▶ _DATA TO USE_:
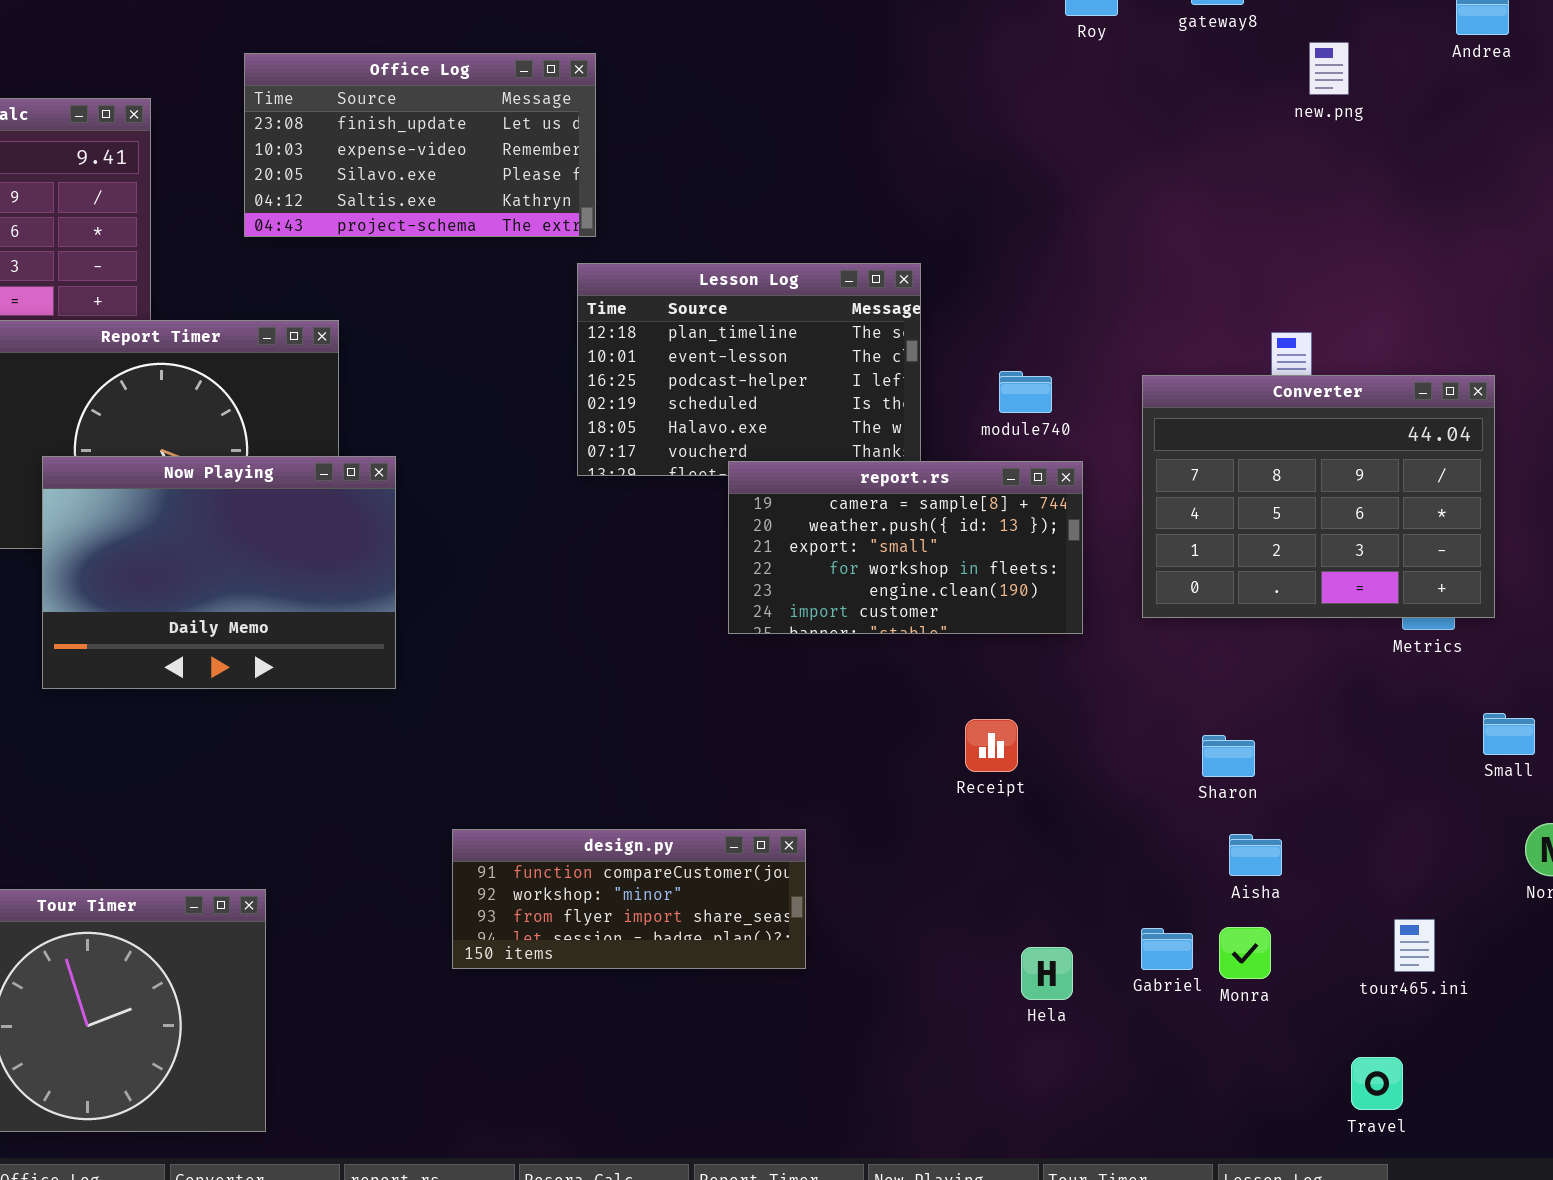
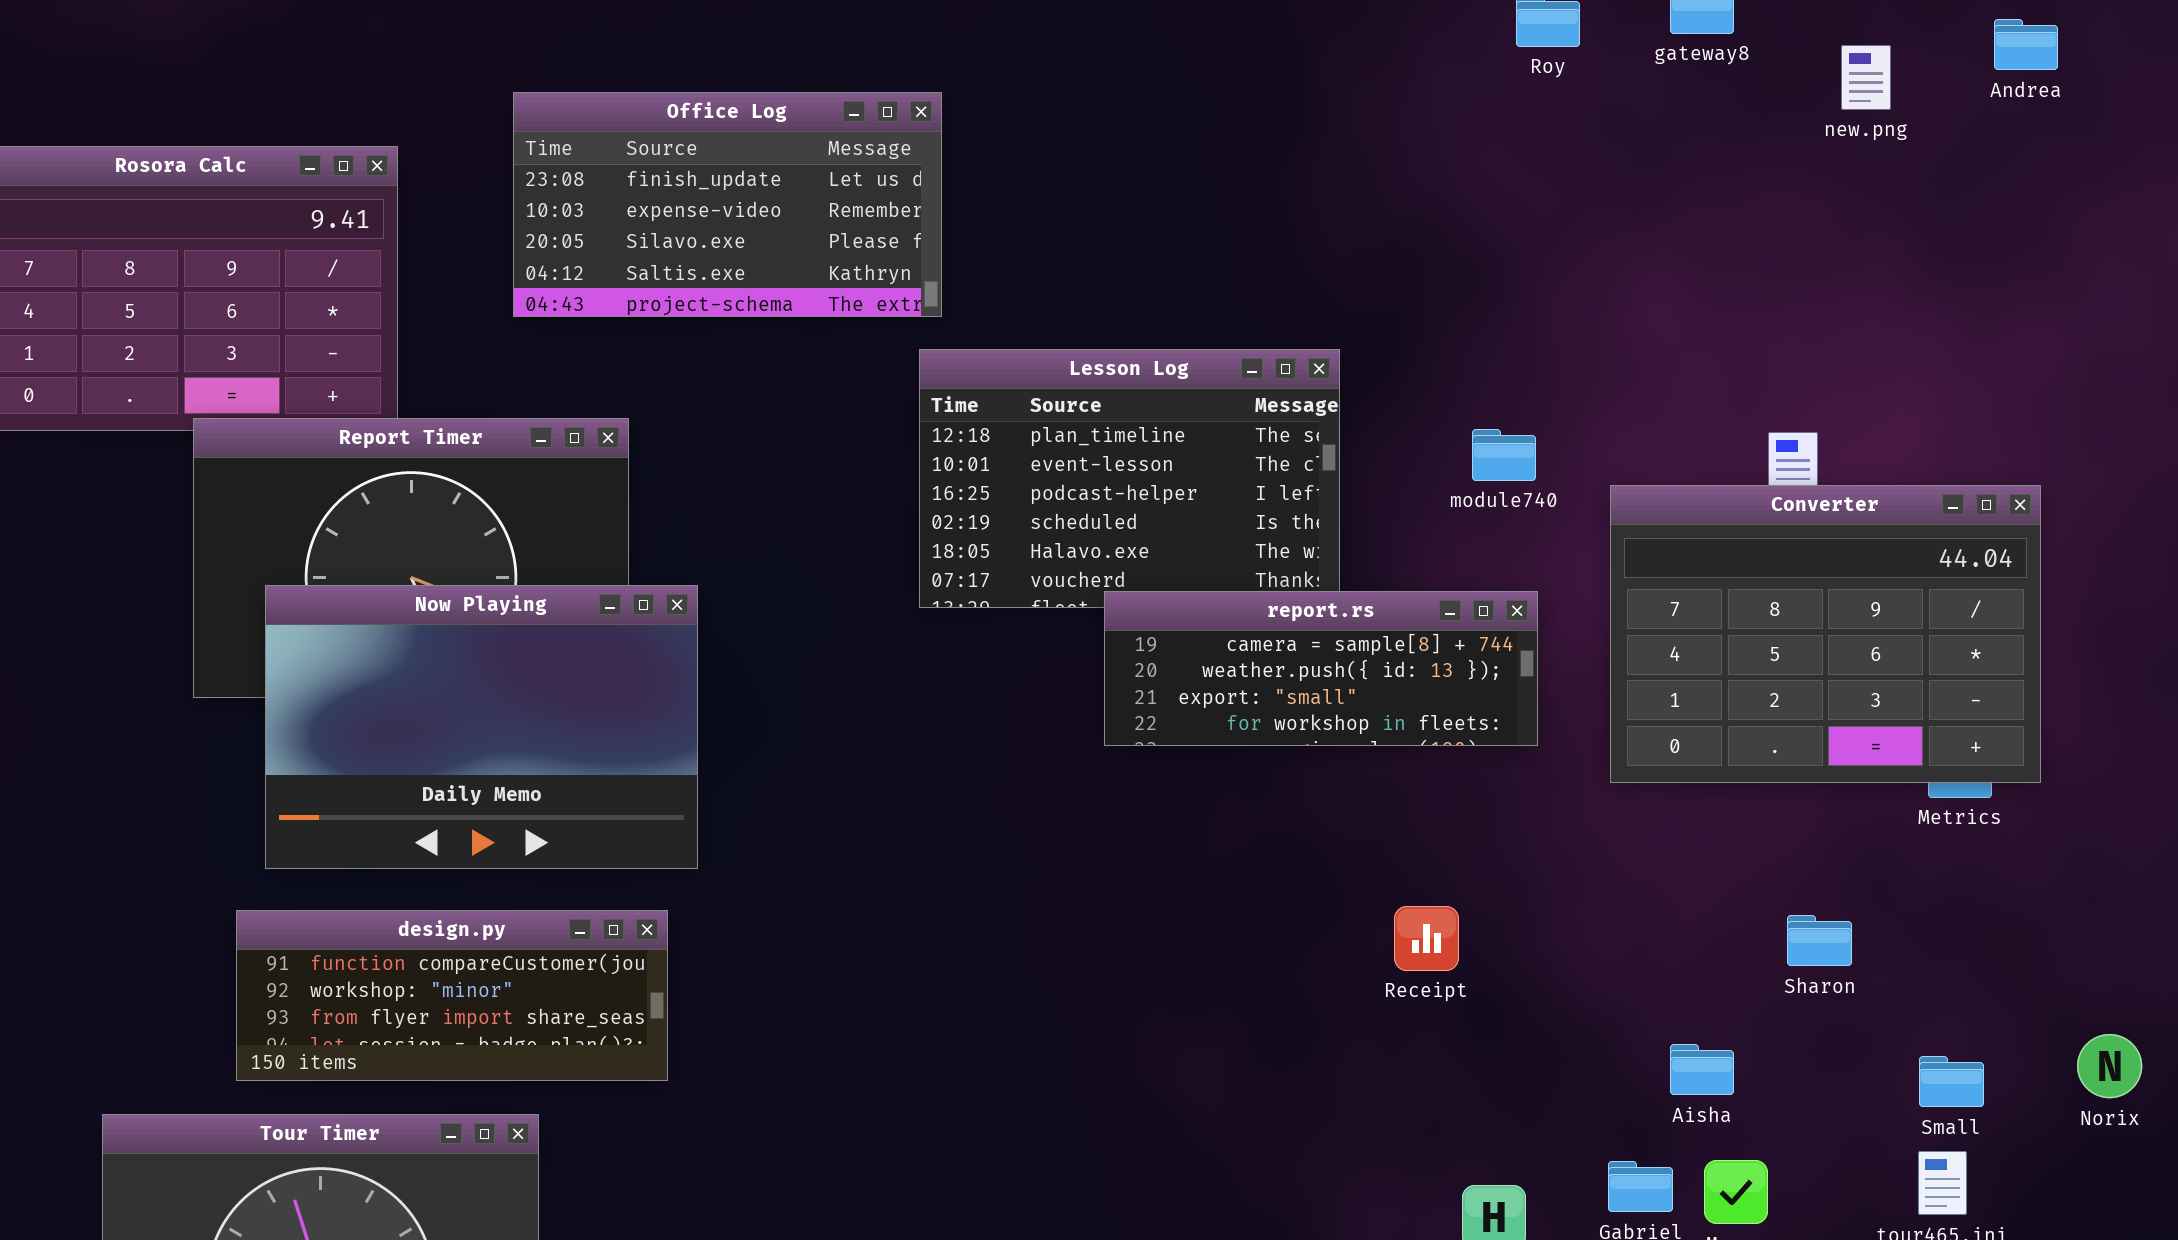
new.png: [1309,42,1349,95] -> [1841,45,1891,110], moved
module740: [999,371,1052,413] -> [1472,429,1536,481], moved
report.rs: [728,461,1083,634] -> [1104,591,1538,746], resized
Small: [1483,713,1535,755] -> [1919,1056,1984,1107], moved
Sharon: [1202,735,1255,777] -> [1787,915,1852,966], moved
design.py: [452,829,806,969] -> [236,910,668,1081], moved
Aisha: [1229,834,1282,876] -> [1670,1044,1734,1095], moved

--

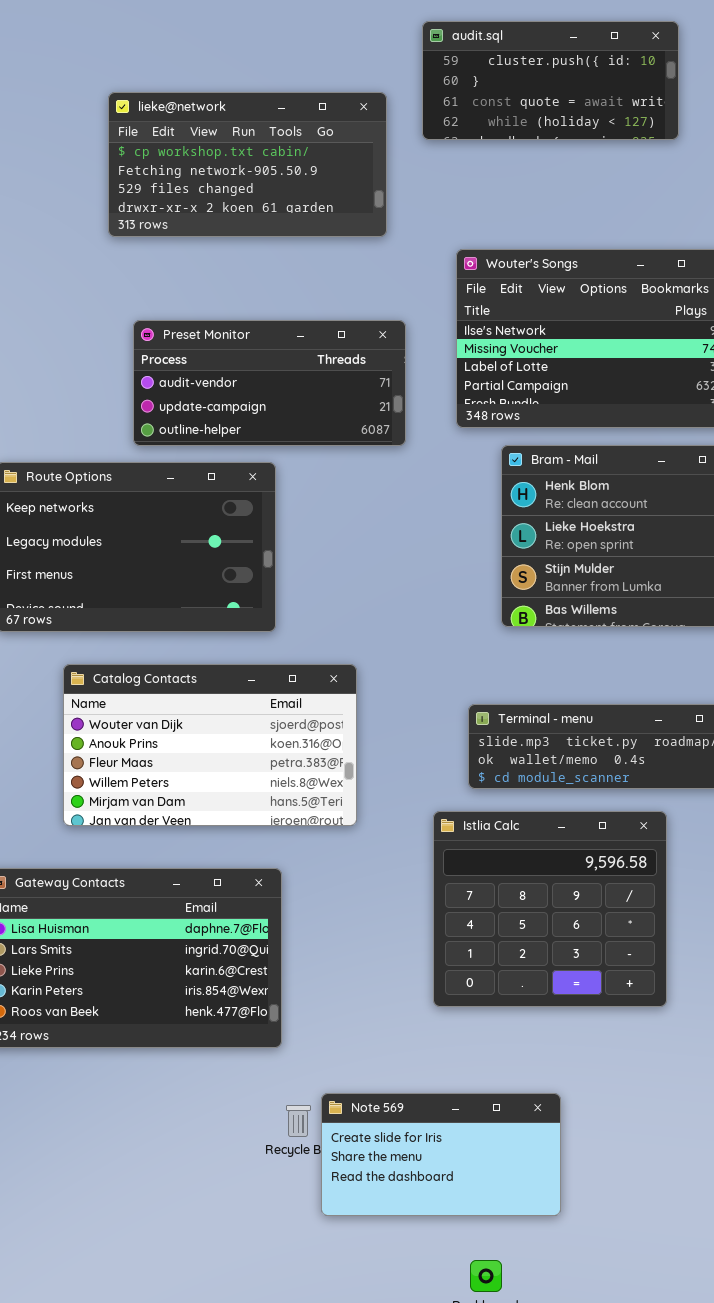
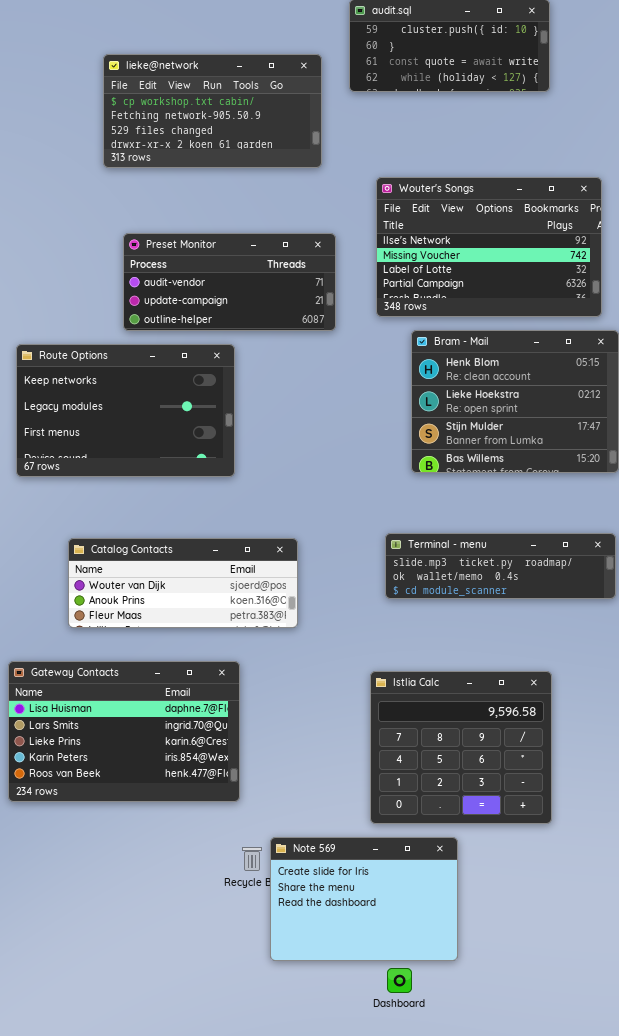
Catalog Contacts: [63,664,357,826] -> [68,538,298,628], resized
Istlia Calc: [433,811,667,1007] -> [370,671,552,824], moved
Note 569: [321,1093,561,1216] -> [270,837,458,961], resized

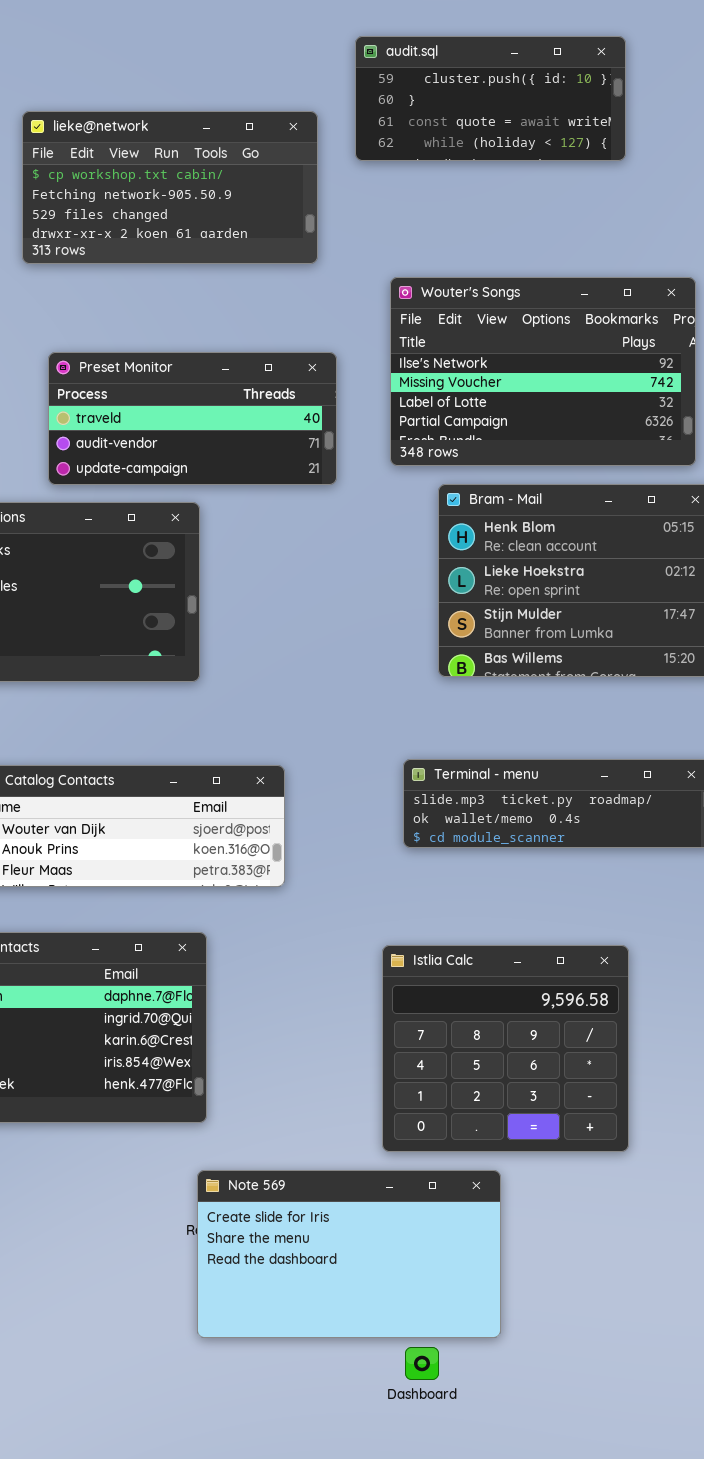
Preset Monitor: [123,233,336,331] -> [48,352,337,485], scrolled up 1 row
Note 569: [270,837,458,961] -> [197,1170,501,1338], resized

--

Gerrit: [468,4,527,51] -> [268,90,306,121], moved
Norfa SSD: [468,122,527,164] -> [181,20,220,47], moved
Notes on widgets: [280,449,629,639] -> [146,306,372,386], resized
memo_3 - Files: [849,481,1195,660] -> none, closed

▶ _TASK INSTRUCTIONS_: Within the material above, transcribe exactly the lines that run from the line holding "Gerrit: [468,4,527,51] ->" through the line holding "memo_3 - Files: [849,481,1195,660]".

▶ _RESPONSE AREA_:
Gerrit: [468,4,527,51] -> [268,90,306,121], moved
Norfa SSD: [468,122,527,164] -> [181,20,220,47], moved
Notes on widgets: [280,449,629,639] -> [146,306,372,386], resized
memo_3 - Files: [849,481,1195,660] -> none, closed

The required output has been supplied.